-------- Data listing

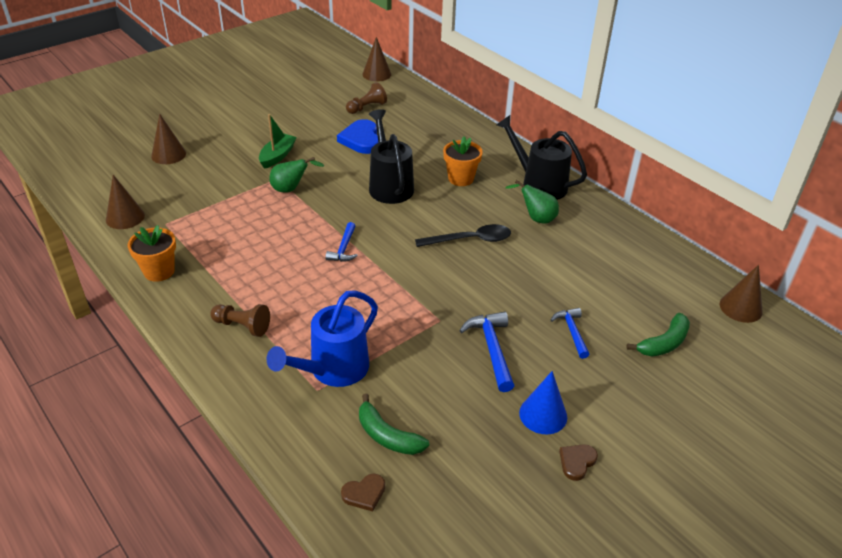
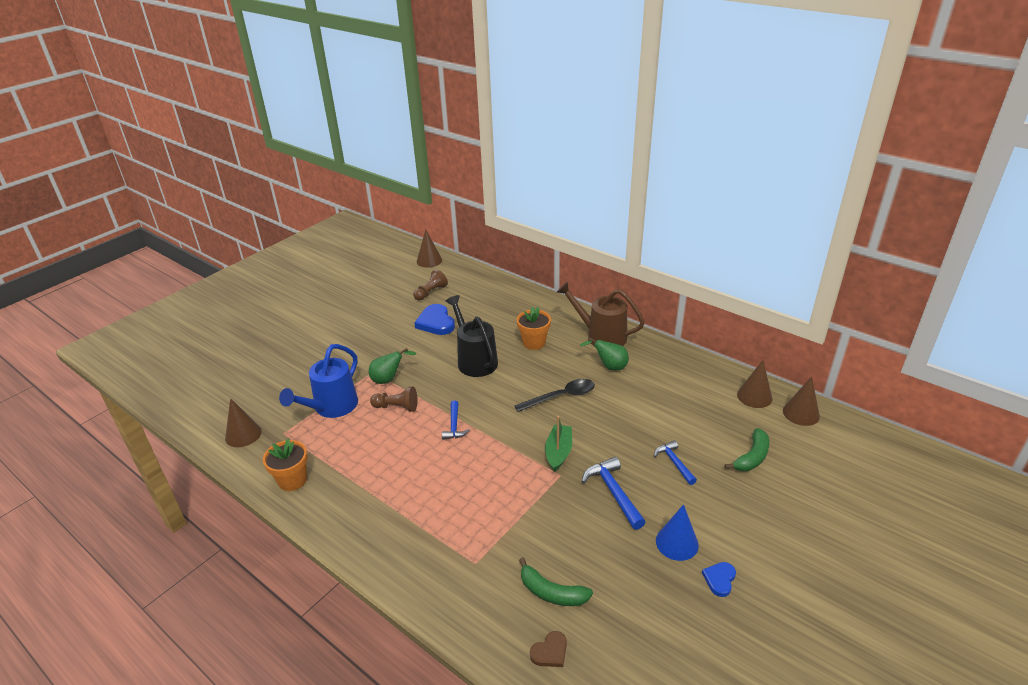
camera: 10 degrees left, 5 degrees down
(168, 154) = (265, 367): brown cone -> brown cone (754, 396)
(242, 326) = (387, 517): brown pawn -> brown pawn (397, 407)
(277, 156) = (366, 351): green boat -> green boat (558, 452)
(333, 370) = (483, 541): blue watering can -> blue watering can (331, 407)
(538, 184) = (601, 336): black watering can -> brown watering can
(577, 462) = (719, 579): brown heart -> blue heart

----------------

_Task description_
Could you restate every record above word for word, leaving the pictures out?

_Solution_
camera: 10 degrees left, 5 degrees down
(168, 154) = (265, 367): brown cone -> brown cone (754, 396)
(242, 326) = (387, 517): brown pawn -> brown pawn (397, 407)
(277, 156) = (366, 351): green boat -> green boat (558, 452)
(333, 370) = (483, 541): blue watering can -> blue watering can (331, 407)
(538, 184) = (601, 336): black watering can -> brown watering can
(577, 462) = (719, 579): brown heart -> blue heart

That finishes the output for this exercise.